>> START The data

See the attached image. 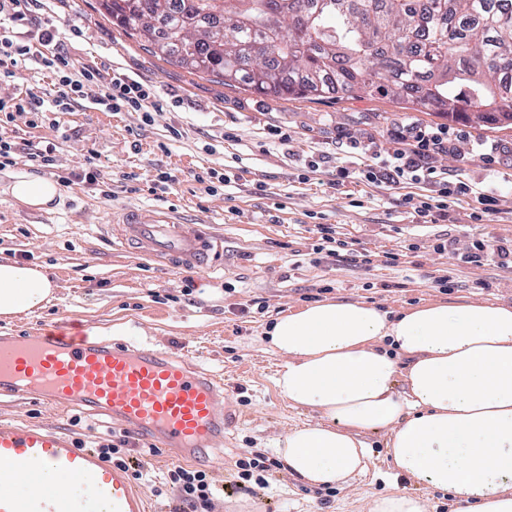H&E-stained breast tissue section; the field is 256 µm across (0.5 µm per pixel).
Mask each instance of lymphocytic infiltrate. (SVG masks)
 Instances as JSON below:
<instances>
[{
    "mask_svg": "<svg viewBox=\"0 0 512 512\" xmlns=\"http://www.w3.org/2000/svg\"><path fill=\"white\" fill-rule=\"evenodd\" d=\"M28 5L29 0H0V20L9 22L11 26L10 31L0 33V77H14L15 66L30 60L56 76L57 90L49 101L33 91L24 98L1 100L0 113L4 115L27 112L39 117L52 109H67L83 96L88 84L102 81L99 71L89 68L74 70L64 52L44 53V46L57 41L59 32L49 23L34 25ZM104 83L99 102L107 111L148 112L153 91L147 85L119 72L113 73ZM394 138L398 143L397 149L383 157L378 156L371 146L357 145L356 153L361 163L359 172L366 181H379L395 187L422 182L438 184L441 199L437 203H417L409 195L404 198L420 217L434 223L444 218L446 198L471 196L481 204L488 201L489 196L482 189L462 180L447 181L431 165L432 155L448 147L447 129H403L395 132ZM435 249L449 252L467 264L481 266L493 262L512 268V242L469 240L451 235L439 240ZM132 477L155 496L167 493L176 496L182 512H211L213 508V484L209 470L174 463L166 474L155 475L151 468L143 466L135 469Z\"/></svg>",
    "mask_w": 512,
    "mask_h": 512,
    "instance_id": "obj_1",
    "label": "lymphocytic infiltrate"
}]
</instances>
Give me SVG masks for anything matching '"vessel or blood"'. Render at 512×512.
Here are the masks:
<instances>
[{"mask_svg": "<svg viewBox=\"0 0 512 512\" xmlns=\"http://www.w3.org/2000/svg\"><path fill=\"white\" fill-rule=\"evenodd\" d=\"M107 230L188 272L211 269L220 248L207 225L177 223L163 209L124 210ZM0 390L105 414L132 441L203 464L232 422L224 384L212 373L134 337H102L76 320L27 336L1 333ZM56 471L68 487L46 486ZM0 512H147V503L128 471L73 436L0 420Z\"/></svg>", "mask_w": 512, "mask_h": 512, "instance_id": "vessel-or-blood-1", "label": "vessel or blood"}]
</instances>
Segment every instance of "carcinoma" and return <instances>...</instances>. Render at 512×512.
<instances>
[{
    "label": "carcinoma",
    "instance_id": "cac0c4a2",
    "mask_svg": "<svg viewBox=\"0 0 512 512\" xmlns=\"http://www.w3.org/2000/svg\"><path fill=\"white\" fill-rule=\"evenodd\" d=\"M150 52L266 97L375 92L512 128V0H98Z\"/></svg>",
    "mask_w": 512,
    "mask_h": 512
}]
</instances>
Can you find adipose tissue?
<instances>
[{"instance_id":"obj_1","label":"adipose tissue","mask_w":512,"mask_h":512,"mask_svg":"<svg viewBox=\"0 0 512 512\" xmlns=\"http://www.w3.org/2000/svg\"><path fill=\"white\" fill-rule=\"evenodd\" d=\"M10 193L43 211L59 188L21 173ZM54 288L41 266L0 262V316L42 306ZM268 336L284 358L280 394L322 417L278 441L288 472L347 482L371 462L366 434L384 432L392 477L452 492L464 512H512V308L432 302L393 315L324 300L278 315Z\"/></svg>"}]
</instances>
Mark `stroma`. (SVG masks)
Instances as JSON below:
<instances>
[{"label":"stroma","mask_w":512,"mask_h":512,"mask_svg":"<svg viewBox=\"0 0 512 512\" xmlns=\"http://www.w3.org/2000/svg\"><path fill=\"white\" fill-rule=\"evenodd\" d=\"M96 5L33 0L31 10L36 20L57 25L75 67L104 75L116 69L148 84L151 118L105 110L100 87L92 85L70 111L36 120L17 112L0 125V135L17 143H54L56 164L45 175L71 180L52 210L36 211L8 192L17 174L33 170L25 151L0 171V260L40 265L57 285L43 308L0 318V332L24 334L73 318L115 340L136 334L223 379L238 421L217 450L224 466L213 473L212 512H368L374 499L397 492L424 498L428 512H460L453 493L388 477L382 433L366 437L374 455L369 472L330 487L282 469L267 487L240 491L236 462L251 450L275 456L280 437L320 419L316 411L291 408L274 384L283 358L266 331L276 316L326 299L372 303L393 313L432 302L489 300L512 307V271L464 264L432 248L450 232L512 239V194L506 192L512 187V129L451 123L381 96L274 100L229 87L152 57L101 17ZM32 89L52 98L55 77L31 61L15 77L0 79L6 101ZM400 125L448 128L452 148L435 155L434 165L449 180L504 189L493 213L481 217L480 204L462 197L449 200L447 220L431 224L403 198L438 197V185L398 189L361 180L338 135L391 151L390 133ZM274 128L287 133V143L271 136ZM90 166L98 172L93 185L76 178ZM341 166L349 170L342 180L336 177ZM209 169L230 176V184L205 192L197 176ZM162 170L175 181L157 194L152 187ZM129 205L168 208L186 223L211 225L223 236L224 251L200 274L140 259L102 232L113 211ZM321 224L352 241L359 261L314 253ZM387 251L399 253L397 265H383ZM189 285L192 296L182 297ZM0 418L46 425L88 445L113 427L110 417L82 407L56 409L2 394Z\"/></svg>","instance_id":"obj_1"}]
</instances>
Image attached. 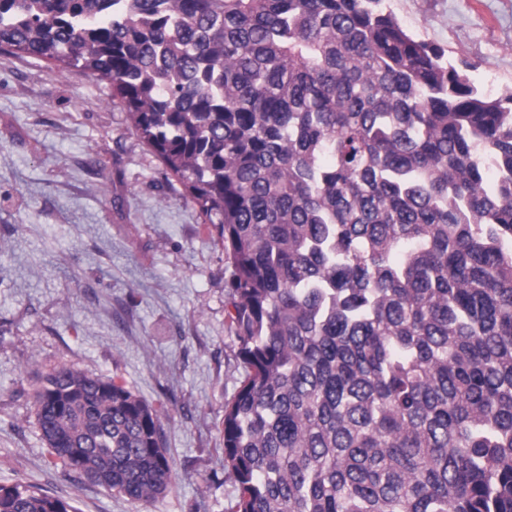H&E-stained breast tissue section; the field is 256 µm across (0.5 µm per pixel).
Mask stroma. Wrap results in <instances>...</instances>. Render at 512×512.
Returning <instances> with one entry per match:
<instances>
[{
	"label": "stroma",
	"instance_id": "1",
	"mask_svg": "<svg viewBox=\"0 0 512 512\" xmlns=\"http://www.w3.org/2000/svg\"><path fill=\"white\" fill-rule=\"evenodd\" d=\"M412 33L512 91V0H388ZM230 268L183 186L112 104L110 81L0 50V485L74 512H231L224 404L245 374ZM71 366L158 412L176 478L134 502L56 464L36 380Z\"/></svg>",
	"mask_w": 512,
	"mask_h": 512
}]
</instances>
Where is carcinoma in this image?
Wrapping results in <instances>:
<instances>
[{"label": "carcinoma", "instance_id": "carcinoma-1", "mask_svg": "<svg viewBox=\"0 0 512 512\" xmlns=\"http://www.w3.org/2000/svg\"><path fill=\"white\" fill-rule=\"evenodd\" d=\"M2 46L112 82L224 244L232 512H512V92L385 0H0ZM33 405L63 467L168 490L126 386L63 365Z\"/></svg>", "mask_w": 512, "mask_h": 512}]
</instances>
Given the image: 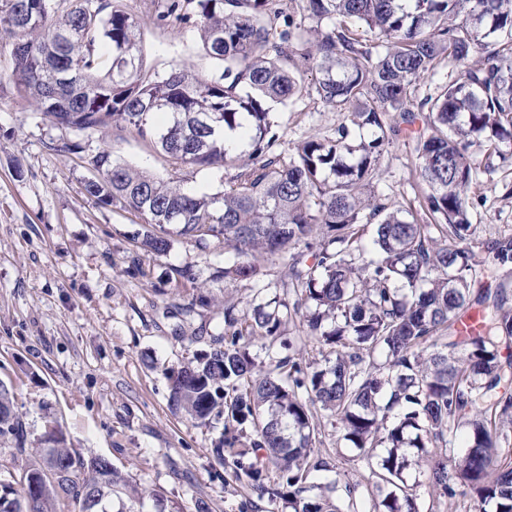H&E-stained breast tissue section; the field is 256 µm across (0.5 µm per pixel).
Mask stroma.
Segmentation results:
<instances>
[{
	"label": "stroma",
	"instance_id": "35a3bbf8",
	"mask_svg": "<svg viewBox=\"0 0 512 512\" xmlns=\"http://www.w3.org/2000/svg\"><path fill=\"white\" fill-rule=\"evenodd\" d=\"M141 24L148 67H179L202 77L220 65L204 55L195 29L159 20L164 0H124ZM11 55L0 44V384L14 396L27 445L45 447L56 428L67 447L103 456L143 491L129 512H271L267 499L235 483L211 448L220 429L173 412L170 370L208 352L224 332V309L244 310L252 283L223 275L224 240L179 236L161 254L144 251L133 215L101 206L84 192L89 173L57 151L72 131L57 127L9 83ZM285 147L331 135L338 113L312 97L276 107ZM129 166L174 179L186 191H222L219 171L175 167L129 127L92 133ZM394 207L419 209L423 186L413 142L398 138L374 181ZM477 259L492 263V242L512 235V159L479 161L468 197ZM190 270L184 278L182 270ZM324 448L364 499L378 480L353 466L322 422ZM163 490L164 503L151 493Z\"/></svg>",
	"mask_w": 512,
	"mask_h": 512
}]
</instances>
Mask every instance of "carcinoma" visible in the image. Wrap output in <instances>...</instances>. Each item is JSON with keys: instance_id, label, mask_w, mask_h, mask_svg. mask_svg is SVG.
Here are the masks:
<instances>
[{"instance_id": "1", "label": "carcinoma", "mask_w": 512, "mask_h": 512, "mask_svg": "<svg viewBox=\"0 0 512 512\" xmlns=\"http://www.w3.org/2000/svg\"><path fill=\"white\" fill-rule=\"evenodd\" d=\"M165 0L158 19L197 29L222 63L200 77L145 67L140 23L120 0H0V40L11 46L16 90L56 125L82 133L124 125L176 165L223 172L224 190L196 196L131 168L112 151L87 157L80 139L58 146L87 158L84 182L102 206L147 226L141 245L164 253L176 234L224 238V278L257 283L264 263L291 266L293 312L305 339L265 369L248 341L283 335L281 309L262 289L242 314L224 308L211 351L170 373V407L223 421L212 448L236 482L287 512H420L410 468L436 502L468 496L479 512H512V306L491 287L467 211L474 150L512 146V0ZM464 78L424 101L414 90L440 61ZM315 74L306 82L305 73ZM342 115L331 136L281 150L273 105L304 92ZM364 134L351 142L353 129ZM244 140L224 146V130ZM414 142L424 217L373 190L400 135ZM304 248L312 263L300 266ZM512 266V236L492 242ZM481 329L463 336L461 320ZM327 351L306 360L307 340ZM379 479L370 506L356 485L313 473L335 469L315 451L318 413ZM0 512H84L79 491L112 512L136 486L101 457L66 447L25 457L24 424L0 387ZM277 481L267 483L269 468Z\"/></svg>"}]
</instances>
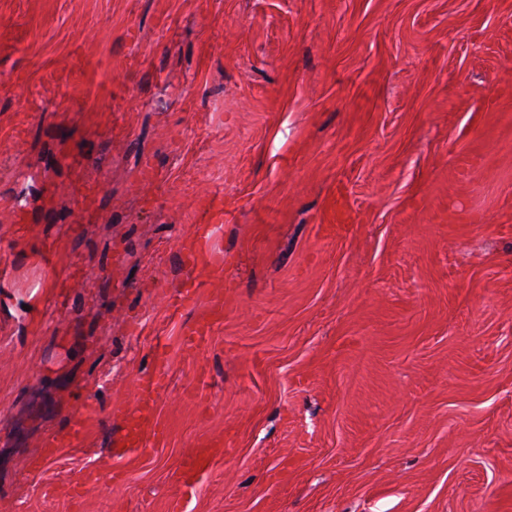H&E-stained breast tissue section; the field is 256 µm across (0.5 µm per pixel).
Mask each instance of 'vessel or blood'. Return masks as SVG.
I'll use <instances>...</instances> for the list:
<instances>
[{
	"label": "vessel or blood",
	"mask_w": 512,
	"mask_h": 512,
	"mask_svg": "<svg viewBox=\"0 0 512 512\" xmlns=\"http://www.w3.org/2000/svg\"><path fill=\"white\" fill-rule=\"evenodd\" d=\"M216 232L215 225L199 224L181 245L185 283L169 299L172 311L195 310L192 323L181 333L180 347L186 354L200 351L210 340L214 328L224 316V291L210 290L206 305H199L201 288L207 281L219 280L224 276L223 262L213 261L210 251ZM207 288V287H206ZM157 368L154 372L142 375L138 382V396L133 407L123 414V432L109 450L112 459L119 460L129 454L145 450L166 434V428L153 416V408L160 392L167 384V349L165 345L156 347ZM224 445L219 441H203L190 454L185 456L178 467L181 497L174 499L170 512H183L185 499L196 492L203 478L209 474L214 463L223 458Z\"/></svg>",
	"instance_id": "vessel-or-blood-1"
}]
</instances>
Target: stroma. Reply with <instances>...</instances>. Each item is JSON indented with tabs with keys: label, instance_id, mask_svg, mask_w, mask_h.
Masks as SVG:
<instances>
[{
	"label": "stroma",
	"instance_id": "1",
	"mask_svg": "<svg viewBox=\"0 0 512 512\" xmlns=\"http://www.w3.org/2000/svg\"><path fill=\"white\" fill-rule=\"evenodd\" d=\"M160 341L167 433L116 484ZM204 438L187 512H512V0H0V512H169ZM217 229L216 224H196L192 236L181 245L185 283L169 299V307L177 313L193 309L196 315L192 323L181 333L180 347L187 355L200 351L210 340L214 328L224 316V289L215 288L209 293L206 305L197 309L199 291L208 280L224 279V260L211 259L210 251ZM224 456V444L219 441H202L192 453L185 456L178 467L181 496L174 499L170 511L185 510L186 499L196 492L203 478L209 474L214 463Z\"/></svg>",
	"mask_w": 512,
	"mask_h": 512
}]
</instances>
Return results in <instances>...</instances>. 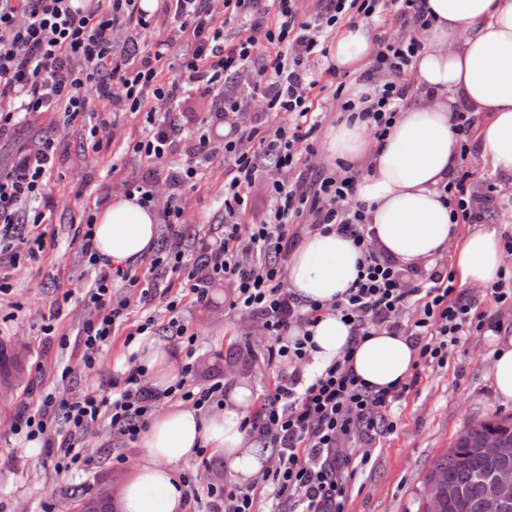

>> END The data

* _Short problem_
Pictures are not part of the copy. Extract exactly the lines from the line containing "Target: stroma. Reply" through the final line of the entries above, both included.

* _Problem solution_
Target: stroma. Reply with <instances>...</instances>. Each item is JSON indented with tabs with keys: label, instance_id, mask_svg, mask_w, mask_h.
Masks as SVG:
<instances>
[{
	"label": "stroma",
	"instance_id": "1",
	"mask_svg": "<svg viewBox=\"0 0 512 512\" xmlns=\"http://www.w3.org/2000/svg\"><path fill=\"white\" fill-rule=\"evenodd\" d=\"M160 341L167 433L116 484ZM204 438L187 512H512V0H0V512H169ZM217 229L216 224H196L192 236L181 245L185 283L169 299V307L177 313L193 309L196 315L192 323L181 333L180 347L187 355L200 351L210 340L214 328L224 316V289L215 288L209 293L206 305L197 309L199 291L208 280L224 279V260L211 259L210 251ZM224 456V444L219 441H202L192 453L185 456L178 467L181 496L174 499L170 511L185 510L186 499L196 492L203 478L209 474L214 463Z\"/></svg>",
	"mask_w": 512,
	"mask_h": 512
}]
</instances>
Return results in <instances>...</instances>. 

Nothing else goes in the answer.